> [Records for this task]
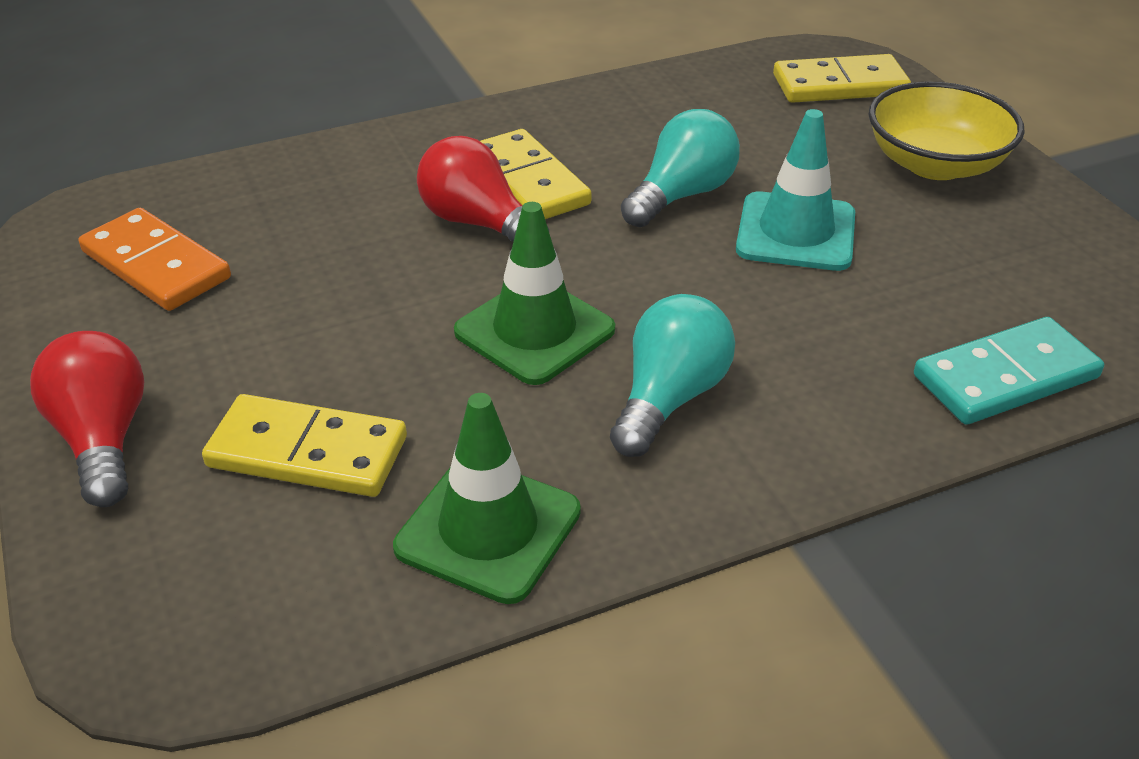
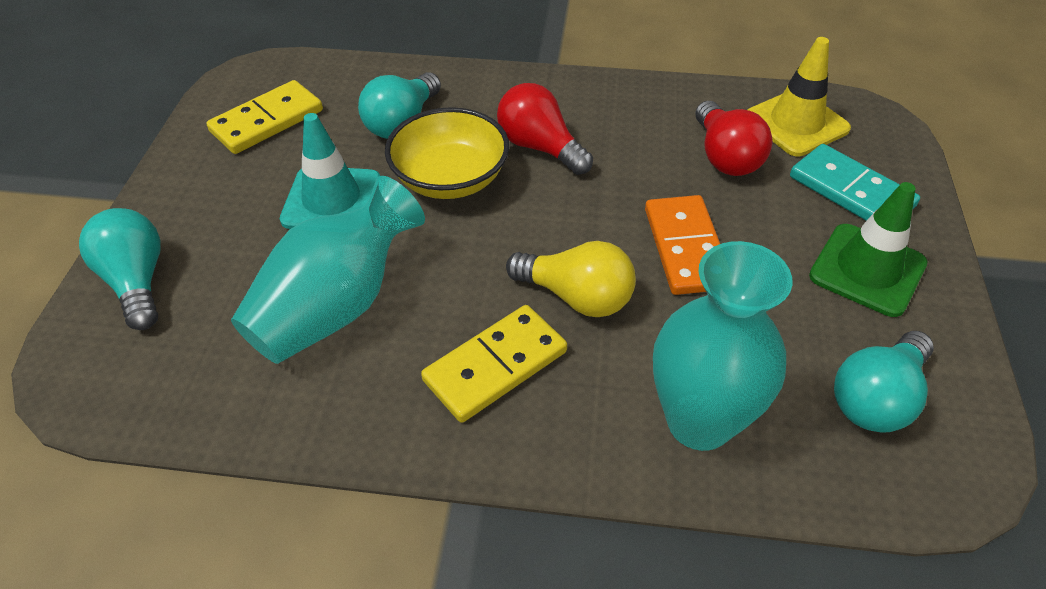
green traffic cone: 2 -> 1
turquoise light bulb: 2 -> 3
turquoise vase: 0 -> 2
yellow domino: 3 -> 2
yellow light bulb: 0 -> 1
yellow traffic cone: 0 -> 1

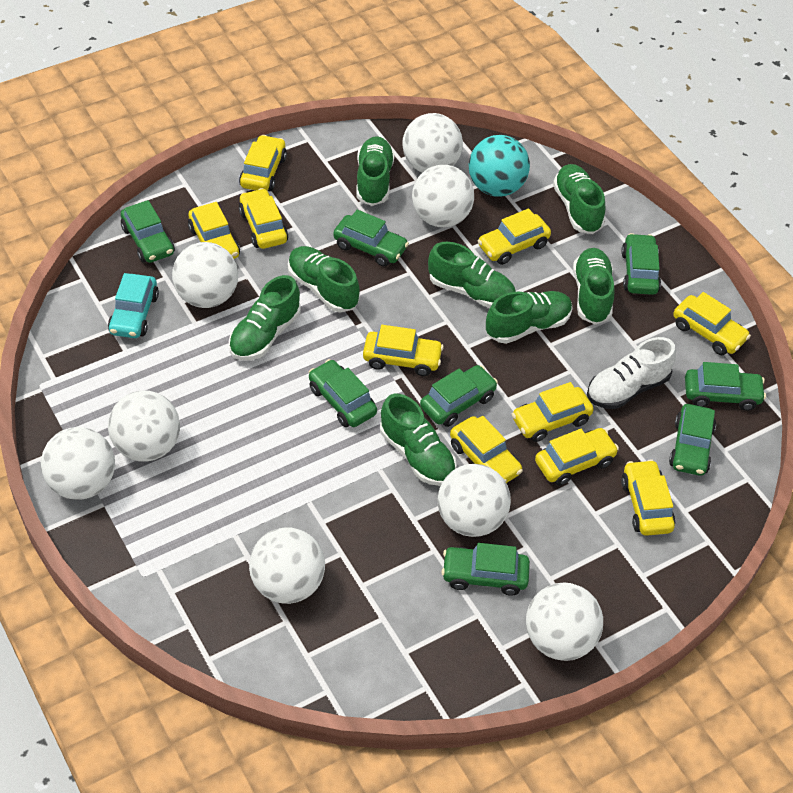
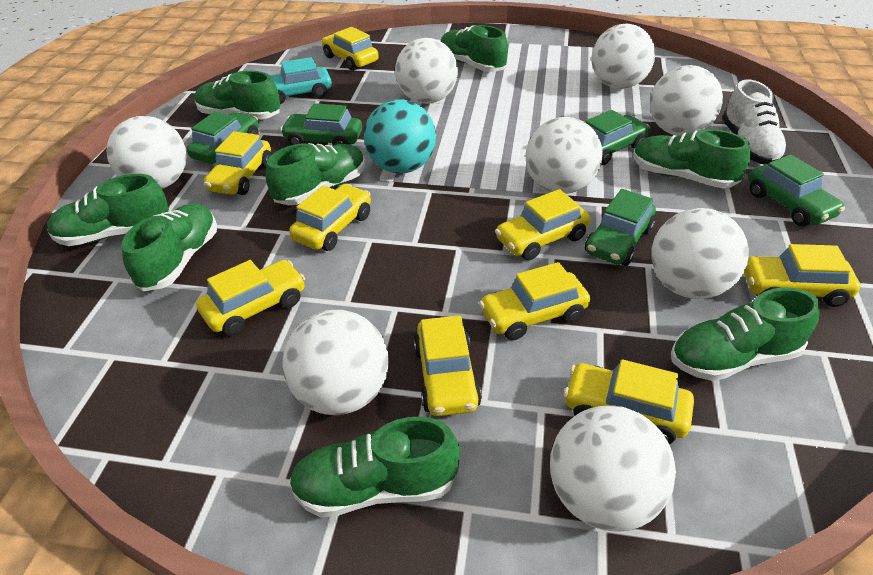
green car: 8 -> 5
yellow car: 10 -> 9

> [Work request]
Would you retype every record above exactly, leaving out the pictures?

> [The answer]
green traffic cone: 2 -> 1
turquoise light bulb: 2 -> 3
turquoise vase: 0 -> 2
yellow domino: 3 -> 2
yellow light bulb: 0 -> 1
yellow traffic cone: 0 -> 1

green car: 8 -> 5
yellow car: 10 -> 9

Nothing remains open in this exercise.